Data section:
☆ ☆ ☆ ☆

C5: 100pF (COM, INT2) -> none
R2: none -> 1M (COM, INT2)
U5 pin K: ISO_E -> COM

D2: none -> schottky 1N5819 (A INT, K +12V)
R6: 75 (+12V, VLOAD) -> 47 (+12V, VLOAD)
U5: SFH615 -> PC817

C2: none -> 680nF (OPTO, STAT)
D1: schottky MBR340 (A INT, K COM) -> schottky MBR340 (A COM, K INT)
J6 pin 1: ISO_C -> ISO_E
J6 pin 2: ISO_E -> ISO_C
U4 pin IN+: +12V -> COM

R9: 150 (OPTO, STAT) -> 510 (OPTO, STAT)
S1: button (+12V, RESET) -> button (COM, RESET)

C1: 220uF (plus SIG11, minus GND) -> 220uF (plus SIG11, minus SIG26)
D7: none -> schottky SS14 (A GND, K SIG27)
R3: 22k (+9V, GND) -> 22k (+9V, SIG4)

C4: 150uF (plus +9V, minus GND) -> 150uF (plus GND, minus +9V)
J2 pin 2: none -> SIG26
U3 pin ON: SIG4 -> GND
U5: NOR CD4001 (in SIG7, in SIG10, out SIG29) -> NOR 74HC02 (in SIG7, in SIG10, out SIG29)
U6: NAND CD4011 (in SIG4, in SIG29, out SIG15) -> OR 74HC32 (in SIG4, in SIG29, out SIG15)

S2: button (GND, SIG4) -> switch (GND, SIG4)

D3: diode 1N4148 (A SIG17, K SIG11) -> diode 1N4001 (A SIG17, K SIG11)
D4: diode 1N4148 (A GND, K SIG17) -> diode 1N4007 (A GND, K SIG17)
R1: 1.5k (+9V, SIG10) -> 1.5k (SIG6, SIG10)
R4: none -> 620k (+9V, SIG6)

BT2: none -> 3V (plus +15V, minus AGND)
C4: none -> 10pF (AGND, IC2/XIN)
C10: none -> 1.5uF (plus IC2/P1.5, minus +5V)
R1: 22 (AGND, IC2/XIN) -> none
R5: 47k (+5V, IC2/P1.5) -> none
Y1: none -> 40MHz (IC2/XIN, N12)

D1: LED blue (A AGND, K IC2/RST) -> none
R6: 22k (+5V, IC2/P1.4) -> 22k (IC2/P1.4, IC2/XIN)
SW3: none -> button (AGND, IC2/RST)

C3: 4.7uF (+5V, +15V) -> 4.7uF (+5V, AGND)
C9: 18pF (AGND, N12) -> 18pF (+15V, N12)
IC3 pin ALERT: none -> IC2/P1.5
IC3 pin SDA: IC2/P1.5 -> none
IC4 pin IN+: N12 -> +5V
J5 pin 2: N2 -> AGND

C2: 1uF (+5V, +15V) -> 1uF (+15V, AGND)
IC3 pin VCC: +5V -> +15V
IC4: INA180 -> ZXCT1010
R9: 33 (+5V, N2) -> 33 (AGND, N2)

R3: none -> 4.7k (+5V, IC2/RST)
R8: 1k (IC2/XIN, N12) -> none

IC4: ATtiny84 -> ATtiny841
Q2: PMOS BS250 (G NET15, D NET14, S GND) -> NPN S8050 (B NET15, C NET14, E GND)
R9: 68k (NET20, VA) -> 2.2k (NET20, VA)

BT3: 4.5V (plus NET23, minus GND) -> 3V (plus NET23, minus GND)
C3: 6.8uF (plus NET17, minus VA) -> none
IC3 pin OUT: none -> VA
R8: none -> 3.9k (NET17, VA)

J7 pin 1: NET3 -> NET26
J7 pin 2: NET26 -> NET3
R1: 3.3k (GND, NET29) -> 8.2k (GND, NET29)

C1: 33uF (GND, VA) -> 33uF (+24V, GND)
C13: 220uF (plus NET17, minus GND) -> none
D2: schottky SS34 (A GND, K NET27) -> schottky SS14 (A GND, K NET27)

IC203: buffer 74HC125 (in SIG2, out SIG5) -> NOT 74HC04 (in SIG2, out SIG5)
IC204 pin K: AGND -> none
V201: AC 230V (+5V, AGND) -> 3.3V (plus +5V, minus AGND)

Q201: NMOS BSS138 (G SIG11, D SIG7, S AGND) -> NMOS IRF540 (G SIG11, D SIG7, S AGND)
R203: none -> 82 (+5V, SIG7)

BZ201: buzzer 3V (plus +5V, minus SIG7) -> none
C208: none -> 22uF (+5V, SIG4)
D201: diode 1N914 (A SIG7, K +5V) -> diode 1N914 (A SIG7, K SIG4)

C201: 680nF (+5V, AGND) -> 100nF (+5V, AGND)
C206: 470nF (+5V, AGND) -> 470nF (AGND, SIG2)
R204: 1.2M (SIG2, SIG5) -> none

☆ ☆ ☆ ☆

Work order: Which lines should be output? Exactly those from the first line of the data through the line containing "J6 pin 1: ISO_C -> ISO_E", inclusive.

Response to this exercise:
C5: 100pF (COM, INT2) -> none
R2: none -> 1M (COM, INT2)
U5 pin K: ISO_E -> COM

D2: none -> schottky 1N5819 (A INT, K +12V)
R6: 75 (+12V, VLOAD) -> 47 (+12V, VLOAD)
U5: SFH615 -> PC817

C2: none -> 680nF (OPTO, STAT)
D1: schottky MBR340 (A INT, K COM) -> schottky MBR340 (A COM, K INT)
J6 pin 1: ISO_C -> ISO_E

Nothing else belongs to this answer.